"""

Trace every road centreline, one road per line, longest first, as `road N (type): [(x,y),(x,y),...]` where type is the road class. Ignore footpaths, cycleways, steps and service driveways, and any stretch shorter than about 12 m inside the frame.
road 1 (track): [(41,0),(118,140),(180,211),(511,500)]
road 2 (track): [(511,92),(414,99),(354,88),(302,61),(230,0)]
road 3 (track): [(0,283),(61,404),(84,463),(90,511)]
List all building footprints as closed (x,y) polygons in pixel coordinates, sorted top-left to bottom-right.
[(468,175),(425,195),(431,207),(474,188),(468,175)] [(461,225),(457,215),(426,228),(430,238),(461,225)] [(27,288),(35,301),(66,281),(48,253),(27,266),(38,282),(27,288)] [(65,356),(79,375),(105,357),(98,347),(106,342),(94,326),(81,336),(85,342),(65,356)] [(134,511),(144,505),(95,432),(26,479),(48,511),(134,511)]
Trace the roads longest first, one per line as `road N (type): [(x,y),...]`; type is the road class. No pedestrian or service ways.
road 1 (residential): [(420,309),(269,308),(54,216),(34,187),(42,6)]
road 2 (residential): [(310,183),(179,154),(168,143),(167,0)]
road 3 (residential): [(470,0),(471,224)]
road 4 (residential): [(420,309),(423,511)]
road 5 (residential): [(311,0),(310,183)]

"""

GIVEN EXERCISE: Please write out every row above word for word, each on its own line and in the same order.

WRITTEN SOLUTION:
Trace every road centreline, one road per line, longest first, as `road N (type): [(x,y),(x,y),...]` where type is the road class. Ignore footpaths, cycleways, steps and service driveways, and any stretch shorter than about 12 m inside the frame.
road 1 (track): [(41,0),(118,140),(180,211),(511,500)]
road 2 (track): [(511,92),(414,99),(354,88),(302,61),(230,0)]
road 3 (track): [(0,283),(61,404),(84,463),(90,511)]
List all building footprints as closed (x,y) polygons in pixel coordinates, sorted top-left to bottom-right.
[(468,175),(425,195),(431,207),(474,188),(468,175)] [(461,225),(457,215),(426,228),(430,238),(461,225)] [(27,288),(35,301),(66,281),(48,253),(27,266),(38,282),(27,288)] [(65,356),(79,375),(105,357),(98,347),(106,342),(94,326),(81,336),(85,342),(65,356)] [(134,511),(144,505),(95,432),(26,479),(48,511),(134,511)]
Trace the roads longest first, one per line as `road N (type): [(x,y),...]`; type is the road class. No pedestrian or service ways.
road 1 (residential): [(420,309),(269,308),(54,216),(34,187),(42,6)]
road 2 (residential): [(310,183),(179,154),(168,143),(167,0)]
road 3 (residential): [(470,0),(471,224)]
road 4 (residential): [(420,309),(423,511)]
road 5 (residential): [(311,0),(310,183)]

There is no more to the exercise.